=== Try it ===
Once the line containing "white plate C4:C5" is found in the entries below, reproduce it and every line after it, stopping at and including the line containing "red plate I2:I3"; reproduce nothing else, and keep each line exact.

=== Records shown ===
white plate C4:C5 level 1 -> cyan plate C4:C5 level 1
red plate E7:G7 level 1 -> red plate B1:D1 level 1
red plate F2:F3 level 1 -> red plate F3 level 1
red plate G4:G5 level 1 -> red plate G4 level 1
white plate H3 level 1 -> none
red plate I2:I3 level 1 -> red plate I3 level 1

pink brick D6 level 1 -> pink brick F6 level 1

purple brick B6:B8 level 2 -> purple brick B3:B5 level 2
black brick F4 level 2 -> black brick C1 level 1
---
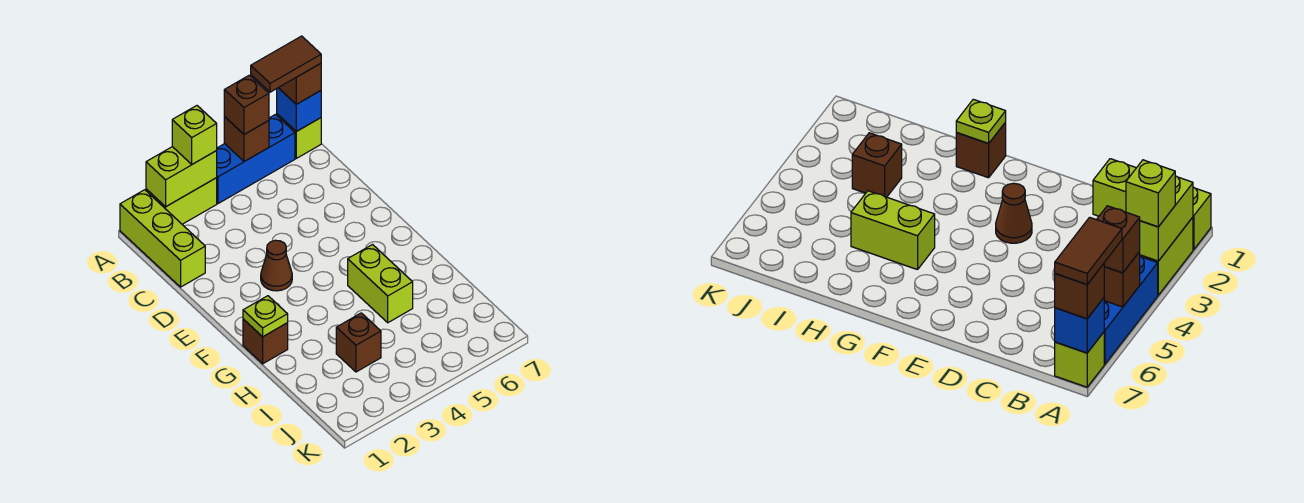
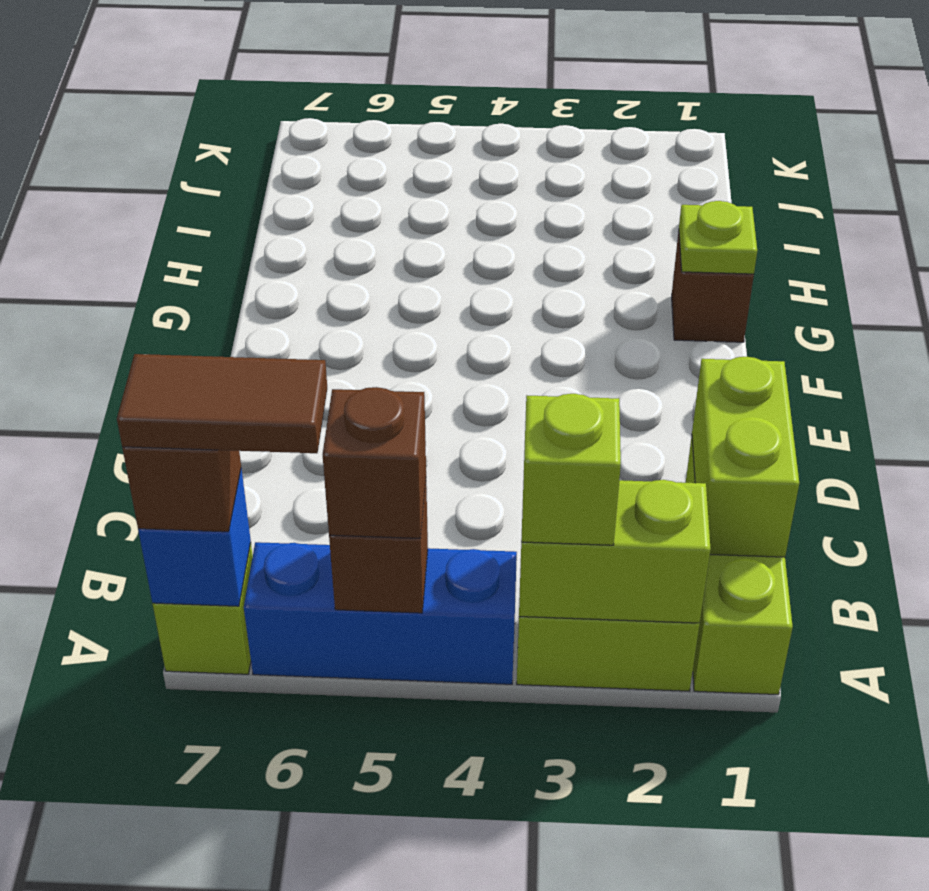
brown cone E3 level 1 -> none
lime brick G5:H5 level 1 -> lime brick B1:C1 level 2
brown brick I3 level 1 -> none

=== Response to this exercise ===
white plate C4:C5 level 1 -> cyan plate C4:C5 level 1
red plate E7:G7 level 1 -> red plate B1:D1 level 1
red plate F2:F3 level 1 -> red plate F3 level 1
red plate G4:G5 level 1 -> red plate G4 level 1
white plate H3 level 1 -> none
red plate I2:I3 level 1 -> red plate I3 level 1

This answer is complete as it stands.